### WORK REQUEST
Lines before the one containing "camera: 15 degrees right, 5 degrees down" are left out; that line and every line after it, through the end of the records, are to be reproduced exactly.

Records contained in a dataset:
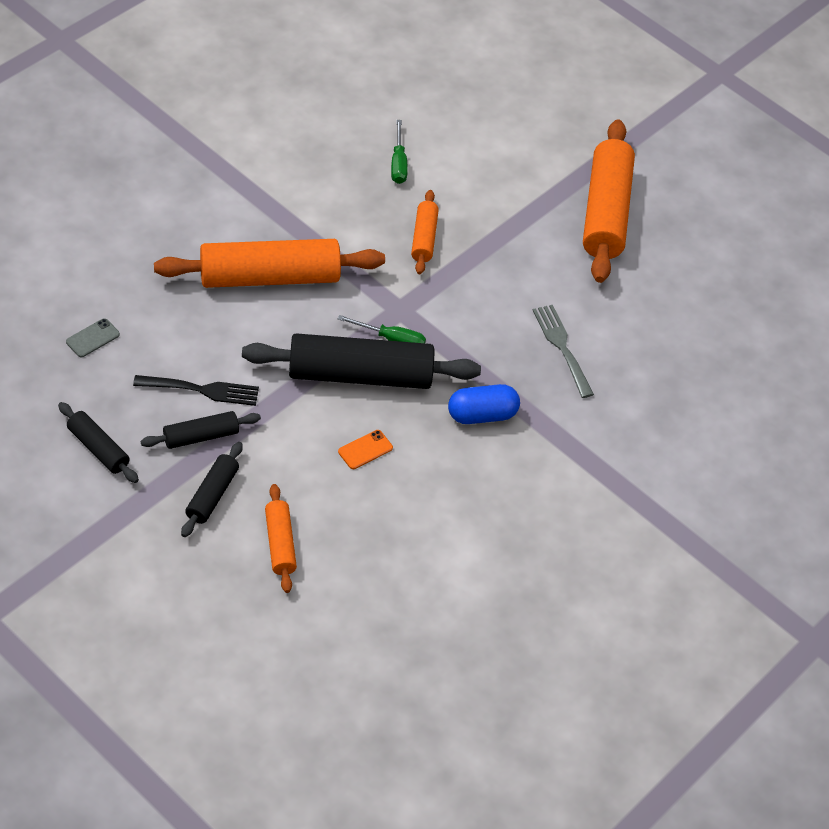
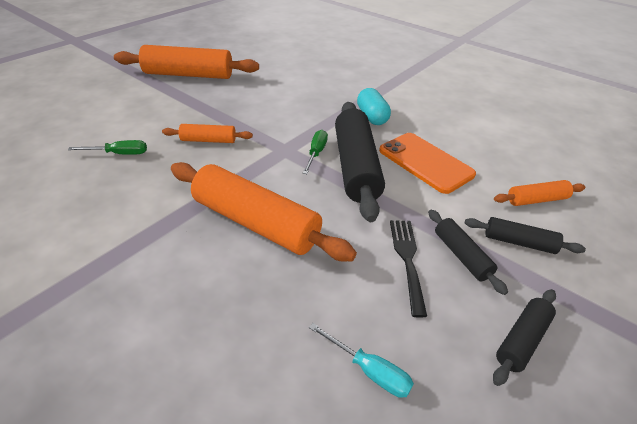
camera: 90 degrees left, 10 degrees down
(93, 338) = (369, 370): grey phone -> turquoise screwdriver
(269, 277) = (256, 223): orange rolling pin -> orange rolling pin turned 45 degrees counterclockwise
(365, 450) = (425, 162): orange phone -> orange phone, size x2.34
(482, 415) = (372, 117): blue capsule -> turquoise capsule
(561, 347) = (306, 90): grey fork -> none

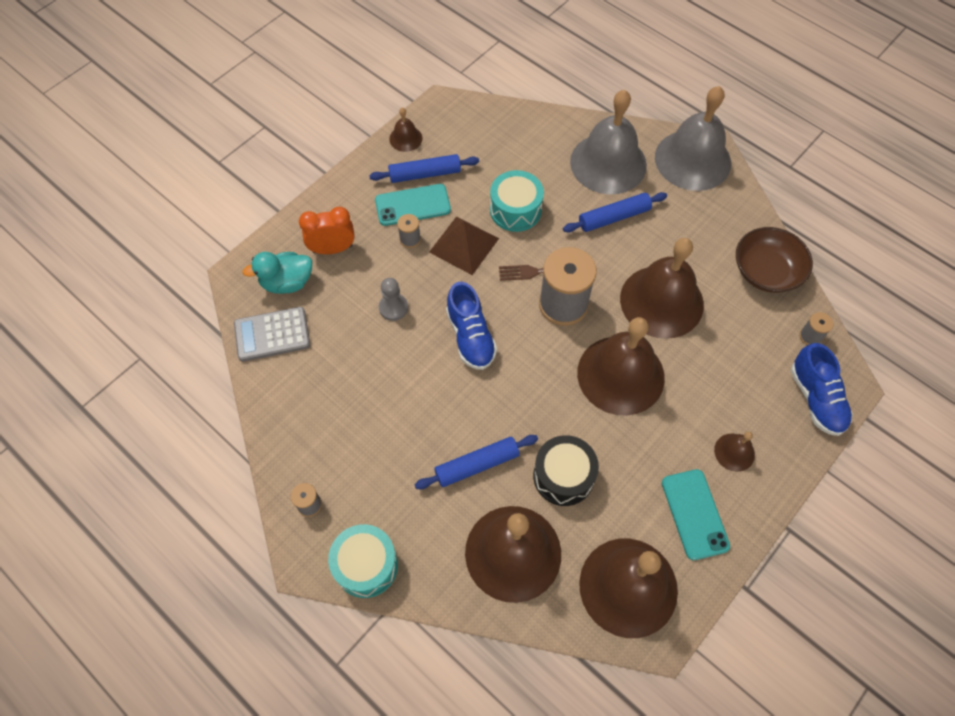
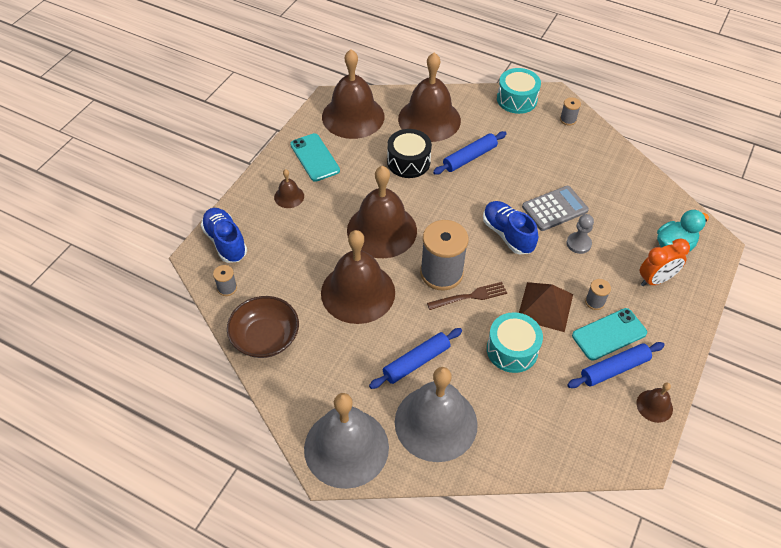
camera: 165 degrees right, 10 degrees down
(272, 334) = (659, 207): grey calculator -> grey calculator (554, 209)

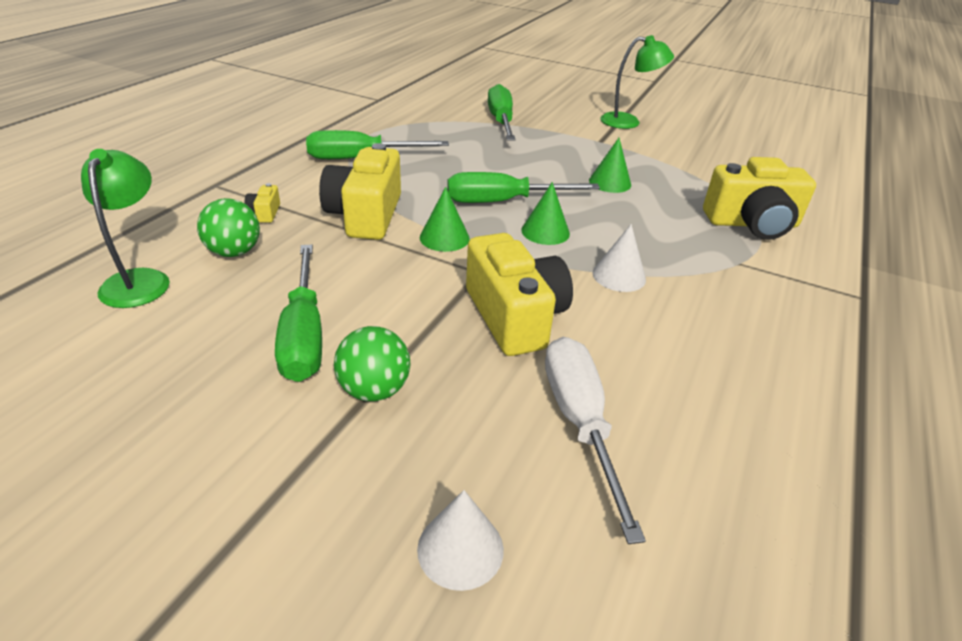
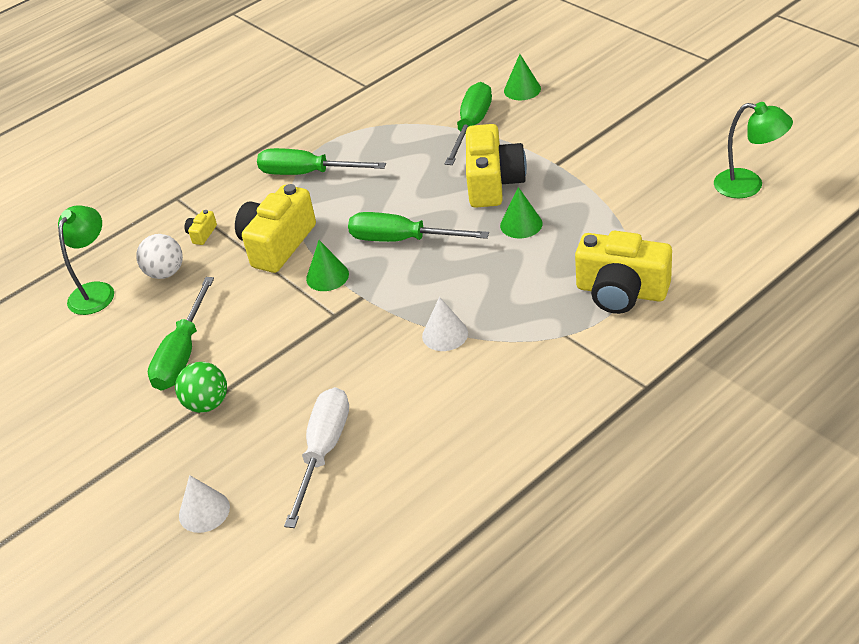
camera: 30 degrees right, 5 degrees up
(234, 252) = (165, 273): green ball -> white ball
(515, 316) = (335, 361): yellow camera -> yellow camera (493, 183)
(545, 231) = (416, 279): green cone -> green cone (522, 89)
(628, 122) = (613, 134): green lamp -> green lamp (748, 185)

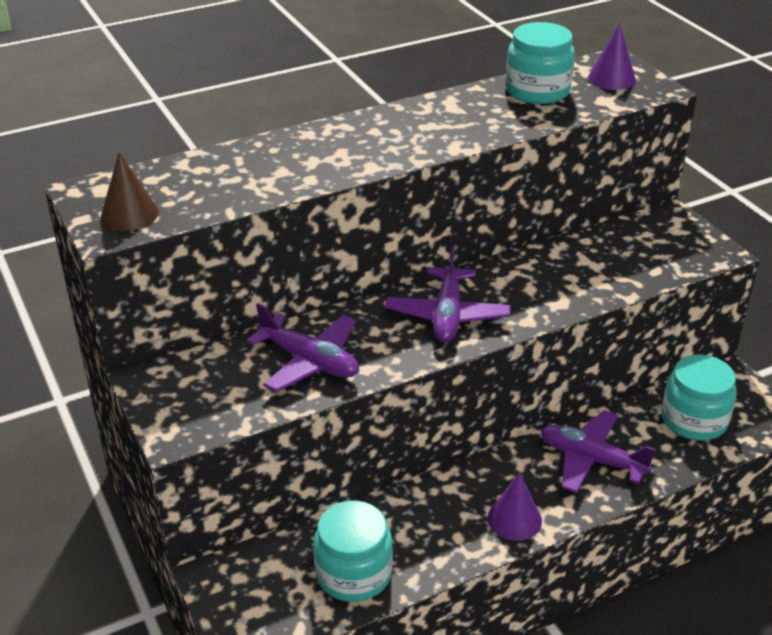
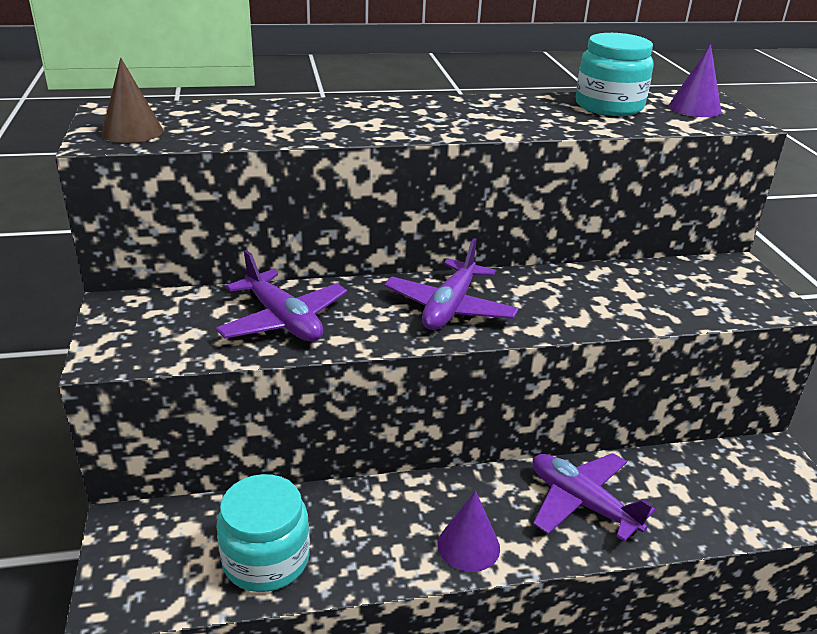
camera: 15 degrees right, 5 degrees down
(694, 420) = (716, 488): turquoise jar -> none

### RESULT OF THE TASK
camera: 15 degrees right, 5 degrees down
(694, 420) = (716, 488): turquoise jar -> none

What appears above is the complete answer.